In the material below, the required lines run from the one containing "purple star: (748, 525)" through the one containing "blue pentagon: (261, 225)". Copy those lines exactly, ends included, and nothing else.
Start of Excerpted data
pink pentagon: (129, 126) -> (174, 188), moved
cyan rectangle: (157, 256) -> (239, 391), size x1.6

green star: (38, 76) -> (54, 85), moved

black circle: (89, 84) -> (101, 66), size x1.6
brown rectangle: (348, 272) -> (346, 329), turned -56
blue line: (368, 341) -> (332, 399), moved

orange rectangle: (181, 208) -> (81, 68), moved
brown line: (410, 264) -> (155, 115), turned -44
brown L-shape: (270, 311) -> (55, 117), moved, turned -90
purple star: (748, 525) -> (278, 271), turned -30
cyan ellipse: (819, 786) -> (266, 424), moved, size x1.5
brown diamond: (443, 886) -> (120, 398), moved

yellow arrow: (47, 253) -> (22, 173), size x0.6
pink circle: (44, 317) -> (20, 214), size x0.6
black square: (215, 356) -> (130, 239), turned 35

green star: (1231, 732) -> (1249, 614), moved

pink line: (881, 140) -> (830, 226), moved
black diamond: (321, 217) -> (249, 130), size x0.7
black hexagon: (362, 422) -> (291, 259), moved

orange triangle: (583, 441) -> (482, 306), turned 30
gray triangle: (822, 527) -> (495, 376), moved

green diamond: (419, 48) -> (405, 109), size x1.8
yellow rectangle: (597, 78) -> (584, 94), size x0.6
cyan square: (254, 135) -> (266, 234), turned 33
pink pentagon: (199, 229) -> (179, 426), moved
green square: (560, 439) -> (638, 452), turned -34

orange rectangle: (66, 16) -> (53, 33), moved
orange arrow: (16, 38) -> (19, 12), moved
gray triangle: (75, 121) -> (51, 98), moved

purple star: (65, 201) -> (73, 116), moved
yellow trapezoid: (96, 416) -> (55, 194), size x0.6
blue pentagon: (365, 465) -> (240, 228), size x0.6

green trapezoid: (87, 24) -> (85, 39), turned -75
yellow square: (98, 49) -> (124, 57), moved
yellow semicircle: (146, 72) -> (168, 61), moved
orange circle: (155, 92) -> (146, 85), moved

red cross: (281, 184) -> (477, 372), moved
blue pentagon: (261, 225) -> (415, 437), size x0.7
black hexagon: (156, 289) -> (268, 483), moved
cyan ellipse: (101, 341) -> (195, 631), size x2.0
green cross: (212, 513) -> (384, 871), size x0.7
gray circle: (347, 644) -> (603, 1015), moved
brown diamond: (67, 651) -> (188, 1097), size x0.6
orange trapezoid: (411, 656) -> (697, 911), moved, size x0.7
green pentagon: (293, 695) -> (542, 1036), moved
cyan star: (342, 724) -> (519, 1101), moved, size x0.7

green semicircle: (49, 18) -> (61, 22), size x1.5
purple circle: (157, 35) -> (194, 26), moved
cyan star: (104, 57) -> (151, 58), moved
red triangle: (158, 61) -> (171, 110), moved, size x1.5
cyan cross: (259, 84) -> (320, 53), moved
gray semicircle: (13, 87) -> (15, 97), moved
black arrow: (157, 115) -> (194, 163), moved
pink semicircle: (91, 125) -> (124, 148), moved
End of Excerpted data
# Output:
purple star: (748, 525) -> (278, 271), turned -30
cyan ellipse: (819, 786) -> (266, 424), moved, size x1.5
brown diamond: (443, 886) -> (120, 398), moved

yellow arrow: (47, 253) -> (22, 173), size x0.6
pink circle: (44, 317) -> (20, 214), size x0.6
black square: (215, 356) -> (130, 239), turned 35

green star: (1231, 732) -> (1249, 614), moved

pink line: (881, 140) -> (830, 226), moved
black diamond: (321, 217) -> (249, 130), size x0.7
black hexagon: (362, 422) -> (291, 259), moved

orange triangle: (583, 441) -> (482, 306), turned 30
gray triangle: (822, 527) -> (495, 376), moved

green diamond: (419, 48) -> (405, 109), size x1.8
yellow rectangle: (597, 78) -> (584, 94), size x0.6
cyan square: (254, 135) -> (266, 234), turned 33
pink pentagon: (199, 229) -> (179, 426), moved
green square: (560, 439) -> (638, 452), turned -34

orange rectangle: (66, 16) -> (53, 33), moved
orange arrow: (16, 38) -> (19, 12), moved
gray triangle: (75, 121) -> (51, 98), moved

purple star: (65, 201) -> (73, 116), moved
yellow trapezoid: (96, 416) -> (55, 194), size x0.6
blue pentagon: (365, 465) -> (240, 228), size x0.6

green trapezoid: (87, 24) -> (85, 39), turned -75
yellow square: (98, 49) -> (124, 57), moved
yellow semicircle: (146, 72) -> (168, 61), moved
orange circle: (155, 92) -> (146, 85), moved

red cross: (281, 184) -> (477, 372), moved
blue pentagon: (261, 225) -> (415, 437), size x0.7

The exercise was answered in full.